» Problem details: Go through the entries below and print, exactly, the lines starting at the one with "blue cupcake: 4 -> 6" and ending at the one with "yellow lemon: 12 -> 14", keeping both ends and no others.

» Supplied data:
Start of Block

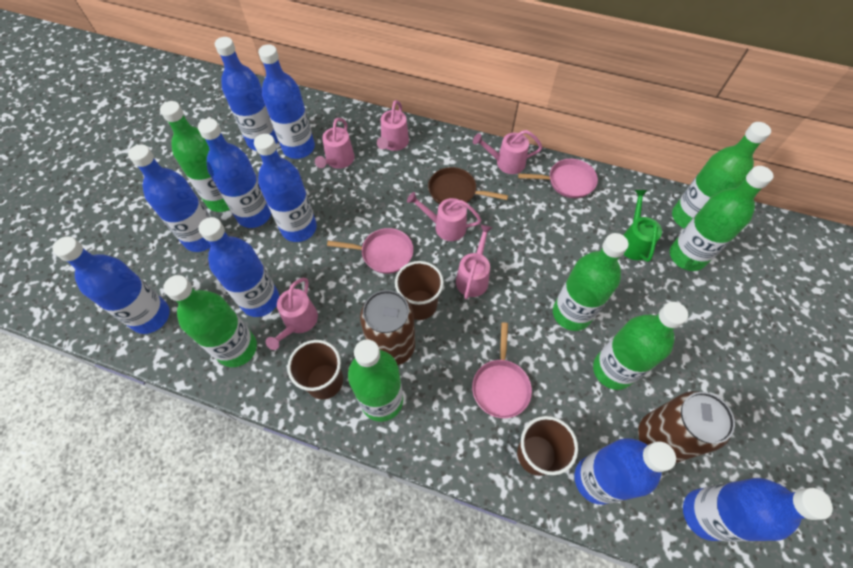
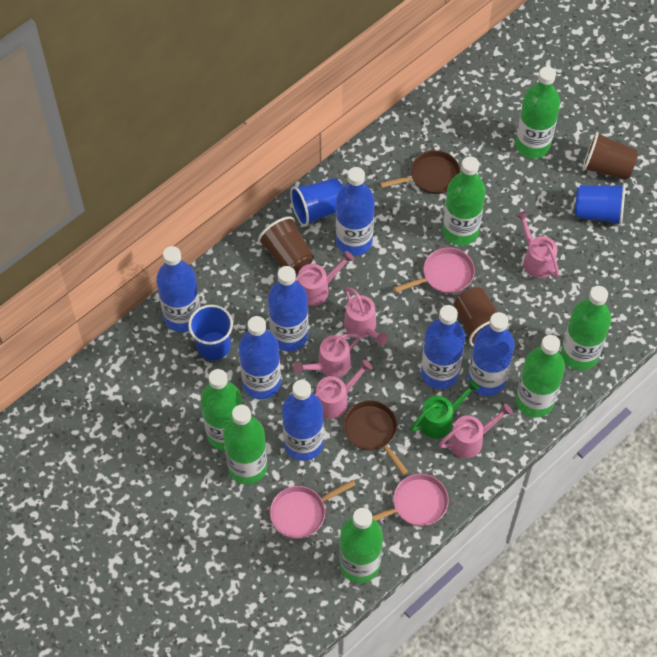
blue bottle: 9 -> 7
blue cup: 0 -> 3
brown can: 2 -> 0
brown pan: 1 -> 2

End of Block
Start of Block

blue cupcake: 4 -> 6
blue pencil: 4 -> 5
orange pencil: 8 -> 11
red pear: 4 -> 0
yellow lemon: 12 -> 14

End of Block

» Exercise answer:
blue cupcake: 4 -> 6
blue pencil: 4 -> 5
orange pencil: 8 -> 11
red pear: 4 -> 0
yellow lemon: 12 -> 14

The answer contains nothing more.